====== MATERIALS PROVIDED

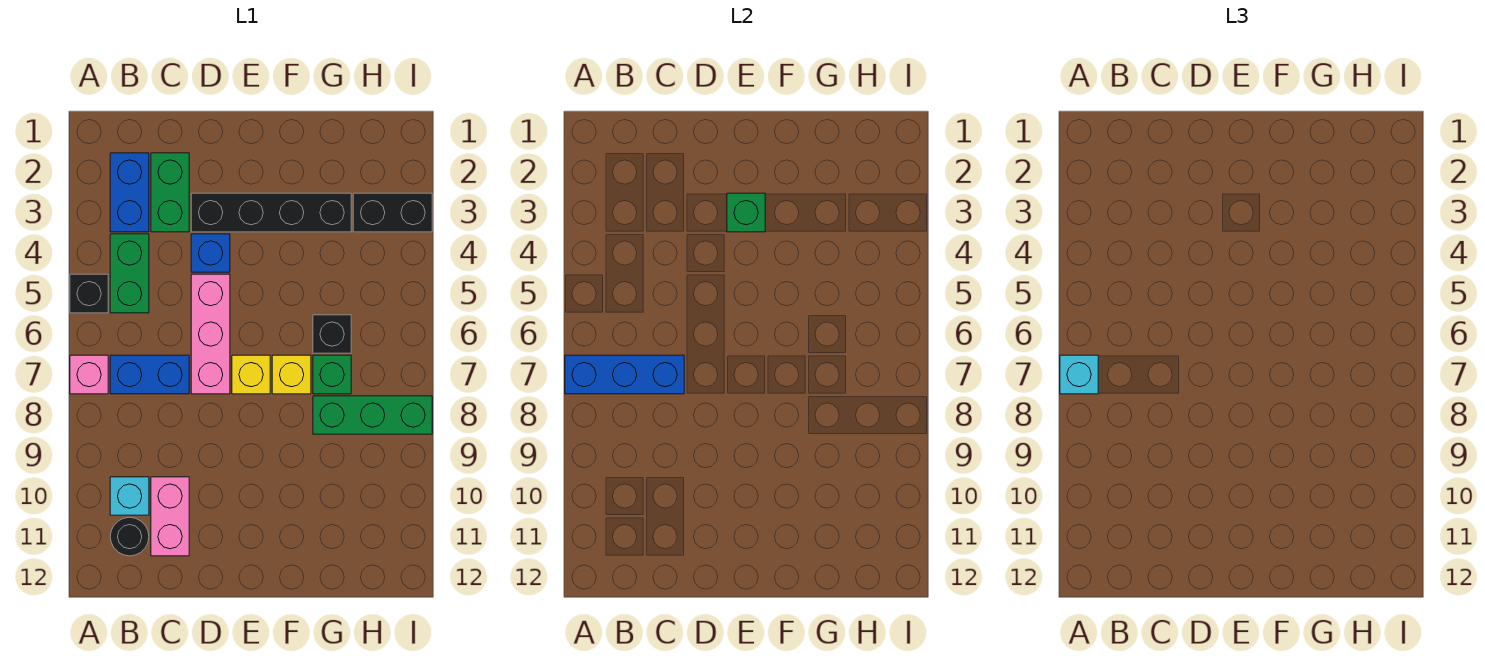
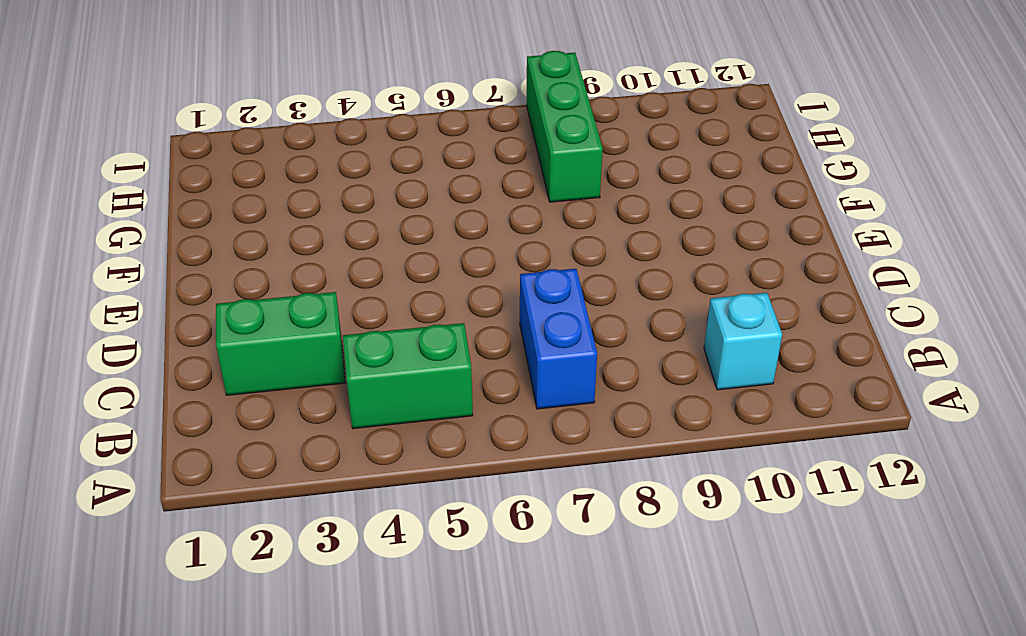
none -> black brick A5 level 1
none -> pink brick A7 level 1
none -> blue brick B2:B3 level 1

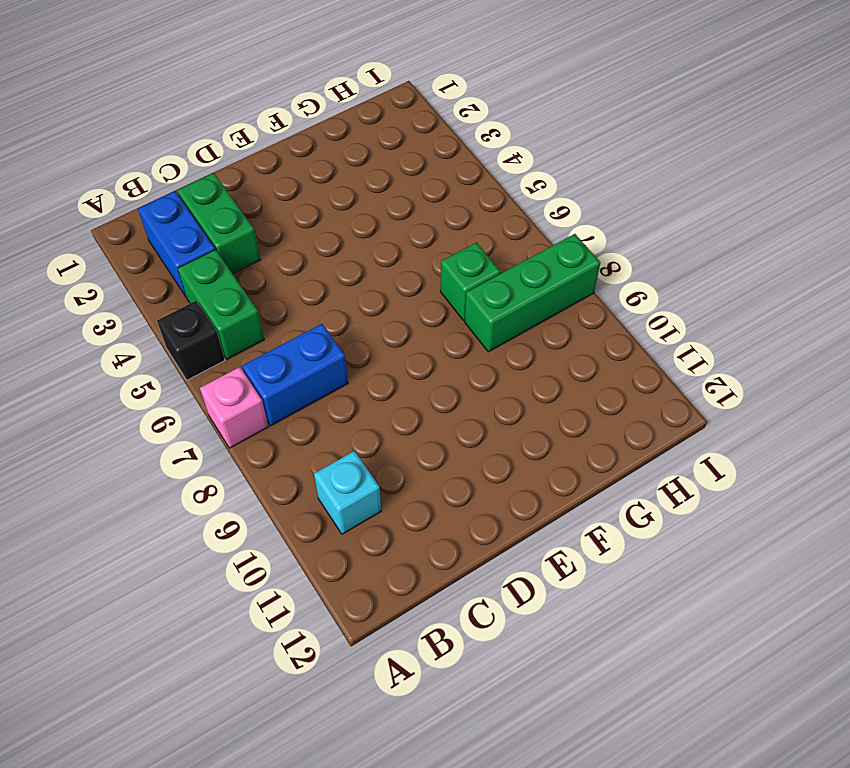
none -> black round brick B11 level 1
none -> pink brick C10:C11 level 1
none -> black brick D3:G3 level 1

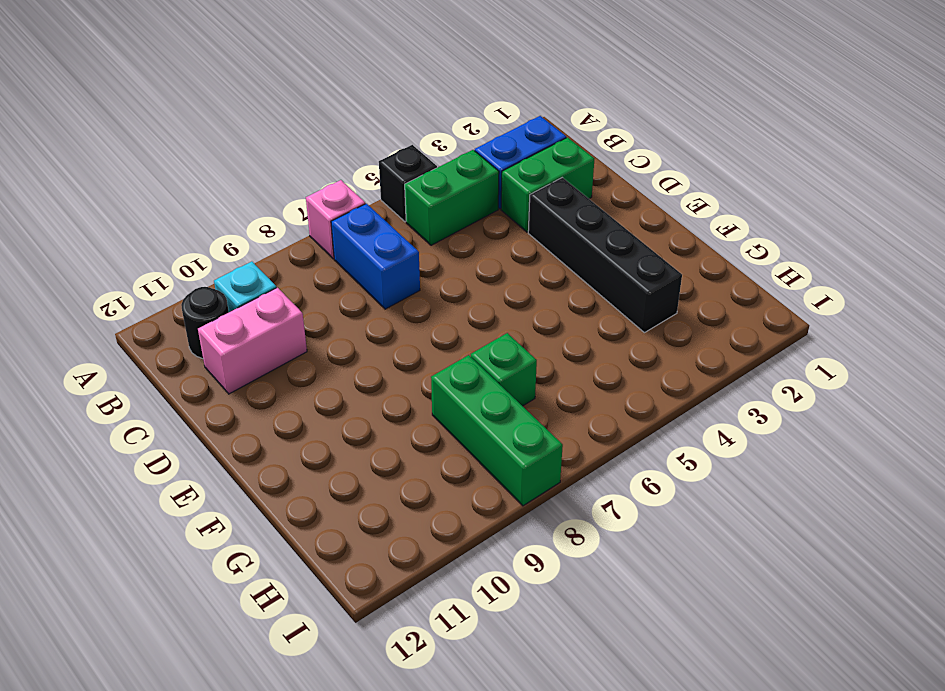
none -> blue brick D4 level 1
none -> pink brick D5:D7 level 1
none -> yellow brick E7 level 1

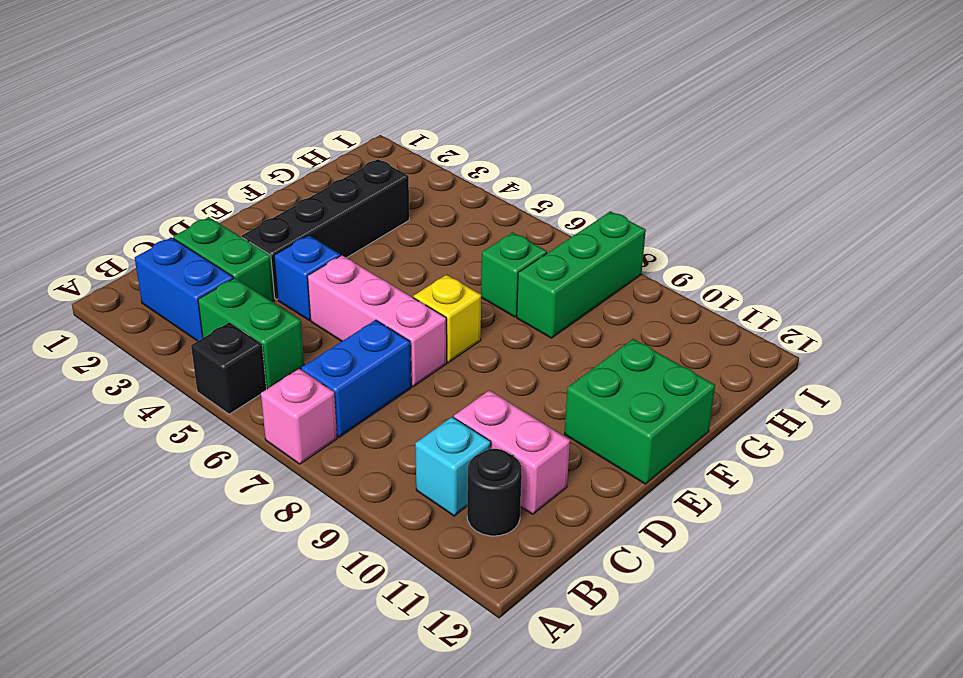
green brick E11:F12 level 1 -> none
none -> yellow brick F7 level 1
none -> black brick G6 level 1
none -> black brick H3:I3 level 1

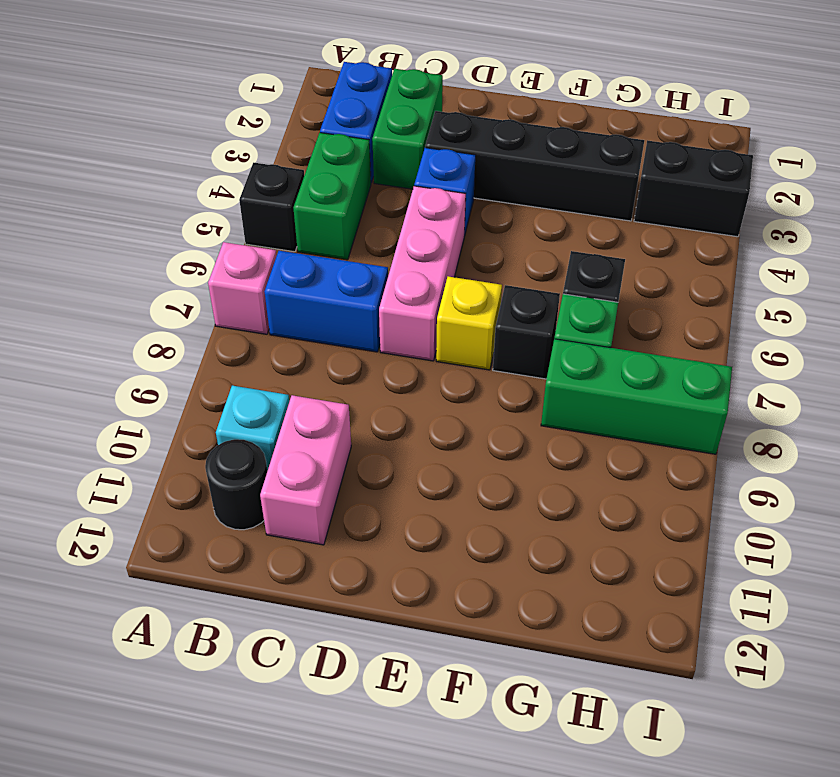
black brick F7 level 1 -> yellow brick F7 level 1
none -> blue brick A7:C7 level 2
none -> green brick E3 level 2
none -> cyan brick A7 level 3

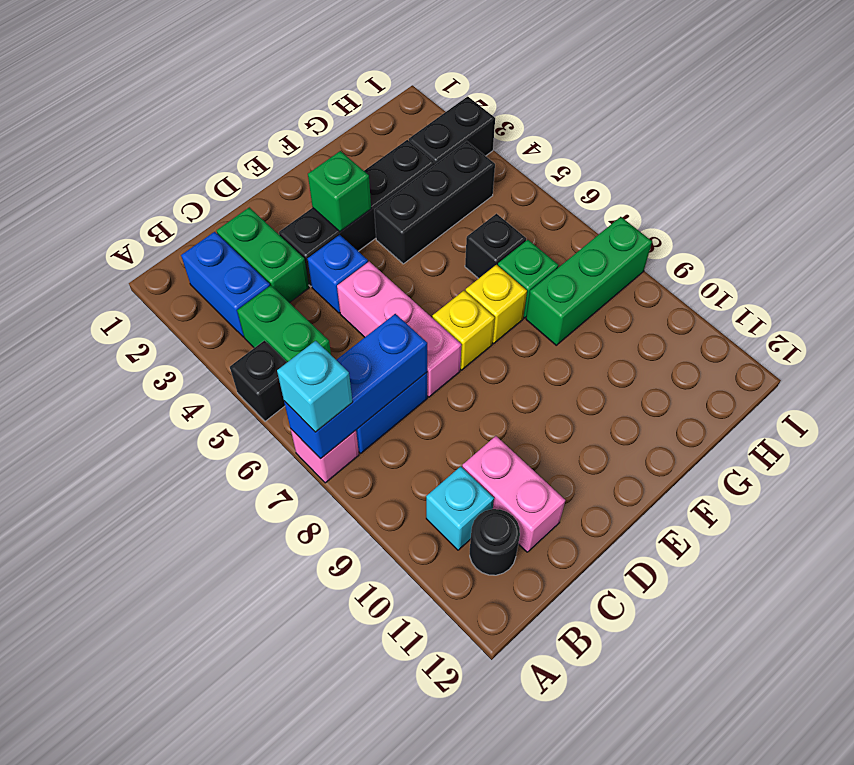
black brick F4:H4 level 1 -> none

============

Every line that holds the word "green" should be copied from the listing.

green brick E11:F12 level 1 -> none
none -> green brick E3 level 2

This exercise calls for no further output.